What you have to do: Copy out the data exactly as it appears, without a single image.
Records supplied: Begin
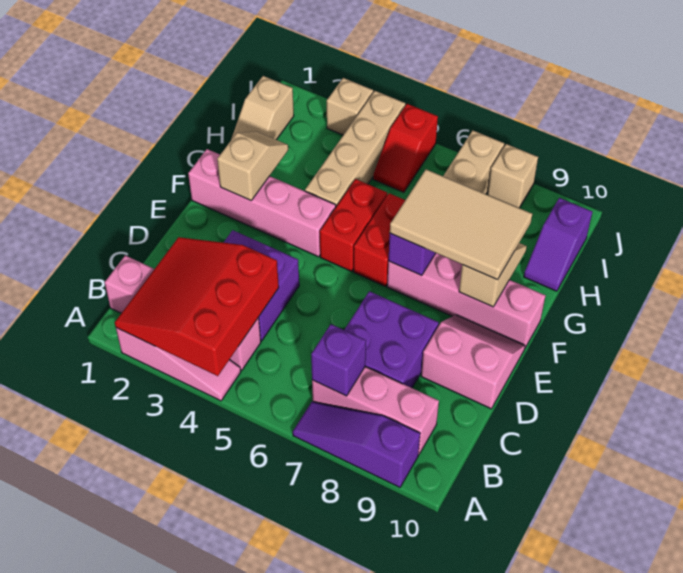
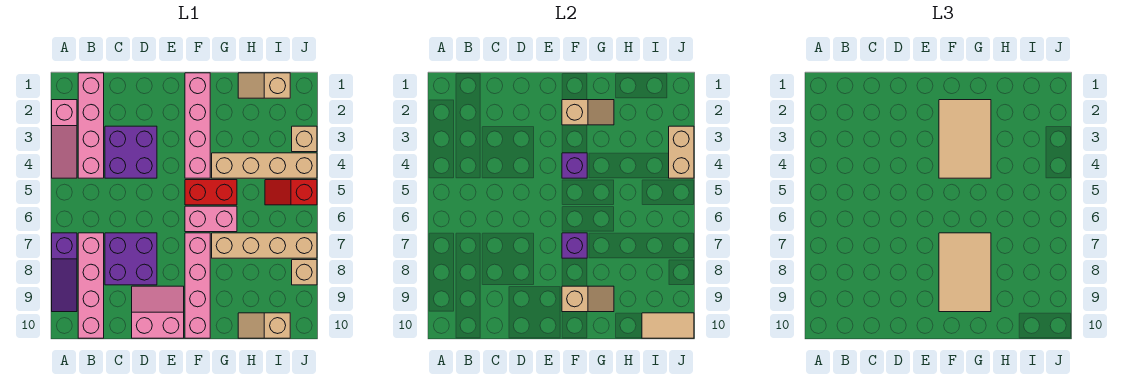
red slope A2:C4 level 2 top 4 -> none
purple slope A7:A9 level 1 top 9 -> purple slope A7:A9 level 1 top 7
pink brick B7:B9 level 1 -> pink brick B7:B10 level 1
purple brick B7 level 2 -> purple brick F4 level 2
pink slope D9:E10 level 1 top D -> pink slope D9:E10 level 1 top 10
none -> tan tile F2:G4 level 3
red brick F6:G6 level 1 -> pink brick F6:G6 level 1
purple slope H10:I10 level 1 top I -> tan slope H10:I10 level 1 top I
none -> tan tile I10:J10 level 2
none -> tan brick J3:J4 level 2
Records supplied: End
Answer box:
red slope A2:C4 level 2 top 4 -> none
purple slope A7:A9 level 1 top 9 -> purple slope A7:A9 level 1 top 7
pink brick B7:B9 level 1 -> pink brick B7:B10 level 1
purple brick B7 level 2 -> purple brick F4 level 2
pink slope D9:E10 level 1 top D -> pink slope D9:E10 level 1 top 10
none -> tan tile F2:G4 level 3
red brick F6:G6 level 1 -> pink brick F6:G6 level 1
purple slope H10:I10 level 1 top I -> tan slope H10:I10 level 1 top I
none -> tan tile I10:J10 level 2
none -> tan brick J3:J4 level 2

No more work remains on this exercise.